__Problem statement__:
Nothing below is to be printed except the lines between the line holding "TOF1 pin XSHUT: D2 -> D6" and the line holding "RFID3 pin IRQ: MI -> SDA", inclusive, each exactly as it appears.

__Extracted data__:

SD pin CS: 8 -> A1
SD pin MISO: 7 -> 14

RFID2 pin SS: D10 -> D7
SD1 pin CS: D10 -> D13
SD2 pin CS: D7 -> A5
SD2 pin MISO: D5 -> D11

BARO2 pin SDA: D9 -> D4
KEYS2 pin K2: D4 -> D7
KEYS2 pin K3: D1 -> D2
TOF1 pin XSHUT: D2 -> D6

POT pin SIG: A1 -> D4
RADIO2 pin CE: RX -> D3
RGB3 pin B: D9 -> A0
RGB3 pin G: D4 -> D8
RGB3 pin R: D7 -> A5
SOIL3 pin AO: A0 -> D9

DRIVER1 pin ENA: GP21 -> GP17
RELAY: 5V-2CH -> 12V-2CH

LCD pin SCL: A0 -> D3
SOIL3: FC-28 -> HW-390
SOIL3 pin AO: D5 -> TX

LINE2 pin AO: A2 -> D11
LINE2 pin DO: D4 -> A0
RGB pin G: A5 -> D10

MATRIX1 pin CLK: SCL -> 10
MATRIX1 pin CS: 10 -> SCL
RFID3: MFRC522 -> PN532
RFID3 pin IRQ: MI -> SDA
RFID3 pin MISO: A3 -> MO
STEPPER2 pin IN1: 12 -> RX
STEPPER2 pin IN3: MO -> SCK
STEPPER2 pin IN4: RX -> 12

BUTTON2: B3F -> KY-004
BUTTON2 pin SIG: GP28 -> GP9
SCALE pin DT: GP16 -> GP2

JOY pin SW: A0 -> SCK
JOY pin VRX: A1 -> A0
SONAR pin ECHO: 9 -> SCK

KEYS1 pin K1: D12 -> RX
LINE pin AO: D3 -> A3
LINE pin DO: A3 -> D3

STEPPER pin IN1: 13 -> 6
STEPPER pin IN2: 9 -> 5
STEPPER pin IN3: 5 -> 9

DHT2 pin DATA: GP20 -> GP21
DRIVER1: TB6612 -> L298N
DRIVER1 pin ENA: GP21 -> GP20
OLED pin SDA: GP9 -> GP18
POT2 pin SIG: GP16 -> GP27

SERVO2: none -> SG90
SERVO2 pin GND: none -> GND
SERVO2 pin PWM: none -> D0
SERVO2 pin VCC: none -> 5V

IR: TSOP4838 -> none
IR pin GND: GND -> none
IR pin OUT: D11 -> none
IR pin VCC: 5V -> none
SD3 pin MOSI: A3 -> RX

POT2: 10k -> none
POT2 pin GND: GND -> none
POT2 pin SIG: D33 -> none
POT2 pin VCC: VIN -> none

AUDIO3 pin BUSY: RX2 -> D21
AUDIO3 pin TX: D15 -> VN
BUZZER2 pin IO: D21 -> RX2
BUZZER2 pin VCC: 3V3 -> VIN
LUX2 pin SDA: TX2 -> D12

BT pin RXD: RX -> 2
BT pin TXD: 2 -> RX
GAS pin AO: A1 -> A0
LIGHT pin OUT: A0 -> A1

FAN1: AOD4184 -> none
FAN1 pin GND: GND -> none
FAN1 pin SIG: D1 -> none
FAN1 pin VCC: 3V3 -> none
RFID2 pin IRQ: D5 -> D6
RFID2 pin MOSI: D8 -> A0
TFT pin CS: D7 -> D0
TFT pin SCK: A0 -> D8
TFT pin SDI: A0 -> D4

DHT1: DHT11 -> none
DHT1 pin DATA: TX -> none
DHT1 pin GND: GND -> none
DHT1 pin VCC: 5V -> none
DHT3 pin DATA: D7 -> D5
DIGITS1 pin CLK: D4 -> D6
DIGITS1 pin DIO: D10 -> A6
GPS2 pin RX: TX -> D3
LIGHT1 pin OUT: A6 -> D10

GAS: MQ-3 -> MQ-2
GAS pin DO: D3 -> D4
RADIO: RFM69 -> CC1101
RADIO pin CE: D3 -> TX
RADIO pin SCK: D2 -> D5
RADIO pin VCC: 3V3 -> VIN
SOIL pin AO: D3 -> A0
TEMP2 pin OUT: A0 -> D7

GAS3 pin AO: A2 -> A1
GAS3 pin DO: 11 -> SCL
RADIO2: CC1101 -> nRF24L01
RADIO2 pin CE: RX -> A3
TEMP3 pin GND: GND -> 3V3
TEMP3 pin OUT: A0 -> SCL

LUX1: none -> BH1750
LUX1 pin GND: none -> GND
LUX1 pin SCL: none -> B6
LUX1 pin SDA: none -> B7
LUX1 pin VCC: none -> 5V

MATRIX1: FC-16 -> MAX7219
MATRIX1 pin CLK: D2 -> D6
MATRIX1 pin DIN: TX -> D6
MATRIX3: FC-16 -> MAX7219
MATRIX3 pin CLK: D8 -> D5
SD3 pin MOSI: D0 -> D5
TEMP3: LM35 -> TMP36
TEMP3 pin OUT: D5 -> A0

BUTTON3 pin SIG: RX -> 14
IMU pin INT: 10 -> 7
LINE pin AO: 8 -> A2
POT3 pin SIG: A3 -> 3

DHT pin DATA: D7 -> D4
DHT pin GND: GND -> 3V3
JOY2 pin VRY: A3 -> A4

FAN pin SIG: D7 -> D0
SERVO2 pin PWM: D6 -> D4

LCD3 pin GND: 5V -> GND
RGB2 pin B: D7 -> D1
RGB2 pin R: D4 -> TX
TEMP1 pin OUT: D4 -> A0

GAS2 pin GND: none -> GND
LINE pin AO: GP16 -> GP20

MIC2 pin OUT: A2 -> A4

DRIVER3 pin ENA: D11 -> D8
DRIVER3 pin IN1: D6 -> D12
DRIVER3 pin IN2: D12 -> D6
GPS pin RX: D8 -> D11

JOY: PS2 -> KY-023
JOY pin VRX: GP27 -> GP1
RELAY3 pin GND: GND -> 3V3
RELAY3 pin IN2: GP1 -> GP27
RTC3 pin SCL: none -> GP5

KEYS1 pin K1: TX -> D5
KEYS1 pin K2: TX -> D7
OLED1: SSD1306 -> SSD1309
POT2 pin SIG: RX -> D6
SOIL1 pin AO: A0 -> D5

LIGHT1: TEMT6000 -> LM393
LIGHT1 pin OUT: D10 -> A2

__Exercise solution__:
TOF1 pin XSHUT: D2 -> D6

POT pin SIG: A1 -> D4
RADIO2 pin CE: RX -> D3
RGB3 pin B: D9 -> A0
RGB3 pin G: D4 -> D8
RGB3 pin R: D7 -> A5
SOIL3 pin AO: A0 -> D9

DRIVER1 pin ENA: GP21 -> GP17
RELAY: 5V-2CH -> 12V-2CH

LCD pin SCL: A0 -> D3
SOIL3: FC-28 -> HW-390
SOIL3 pin AO: D5 -> TX

LINE2 pin AO: A2 -> D11
LINE2 pin DO: D4 -> A0
RGB pin G: A5 -> D10

MATRIX1 pin CLK: SCL -> 10
MATRIX1 pin CS: 10 -> SCL
RFID3: MFRC522 -> PN532
RFID3 pin IRQ: MI -> SDA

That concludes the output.